Task to complete — Beginning with the line that has "delete: turquoise_robot <698,460>", please write out the remaining lines of the material exactly, the last one included.

Supplied data —
┏━━

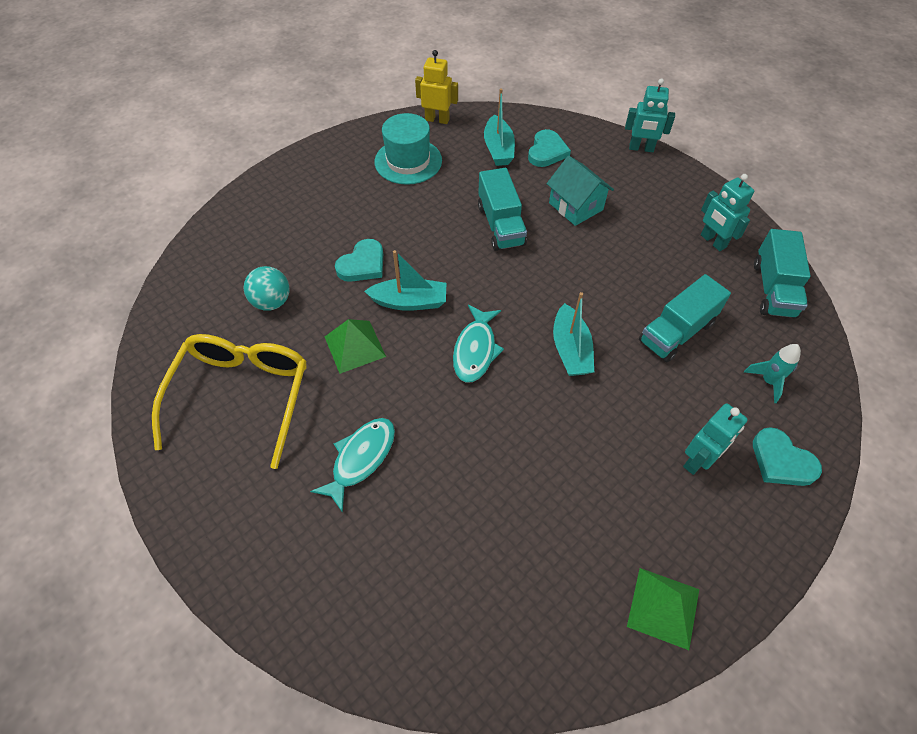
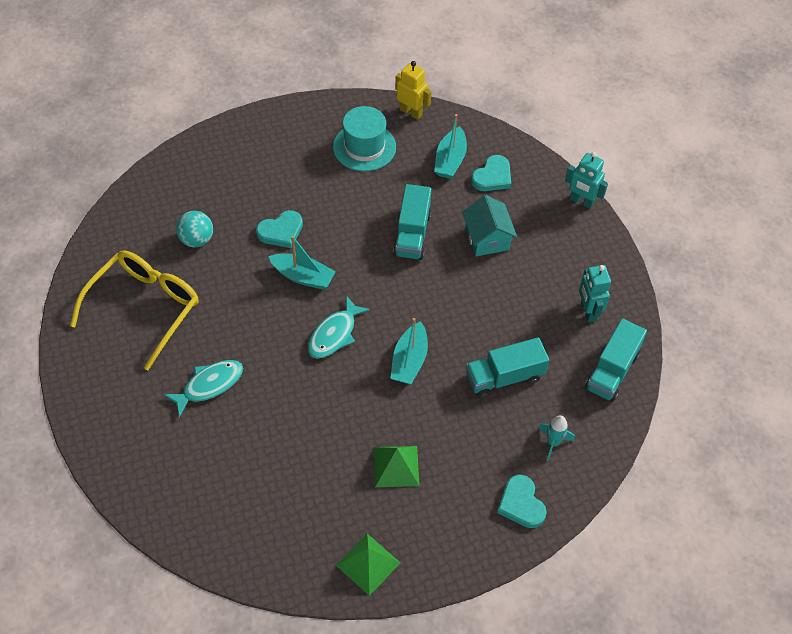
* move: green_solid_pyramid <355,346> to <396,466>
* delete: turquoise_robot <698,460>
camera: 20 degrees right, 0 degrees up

┗━━

Output for this task —
* delete: turquoise_robot <698,460>
camera: 20 degrees right, 0 degrees up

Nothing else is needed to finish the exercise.